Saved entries
= = = =

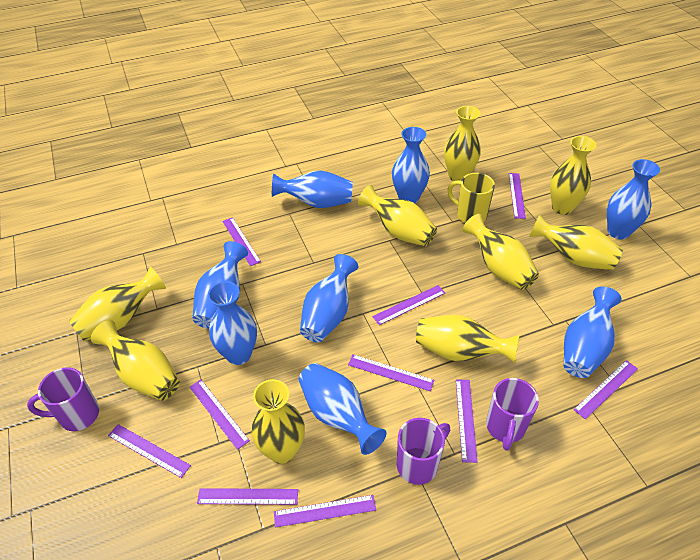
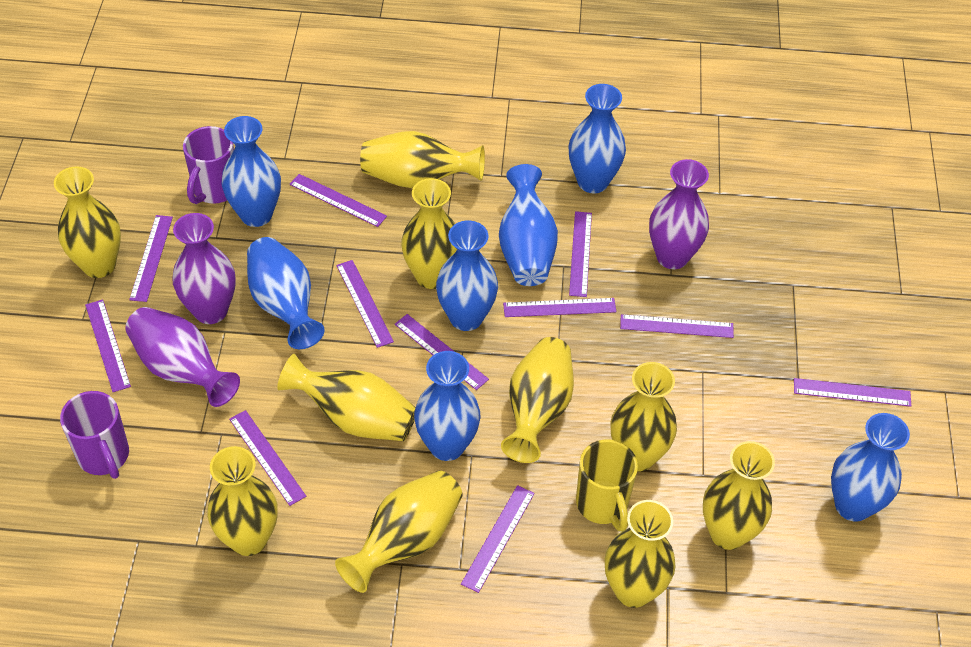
blue vase: 8 -> 7
purple mug: 3 -> 2
purple ruler: 10 -> 11
purple vase: 0 -> 3
yellow vase: 9 -> 10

= = = =

> **REQUIRED WORK**
The line with "purple ruler: 10 -> 11" through the last line of the data: write these out exactly, and no others.

> **ANSWER TO THIS TASK**
purple ruler: 10 -> 11
purple vase: 0 -> 3
yellow vase: 9 -> 10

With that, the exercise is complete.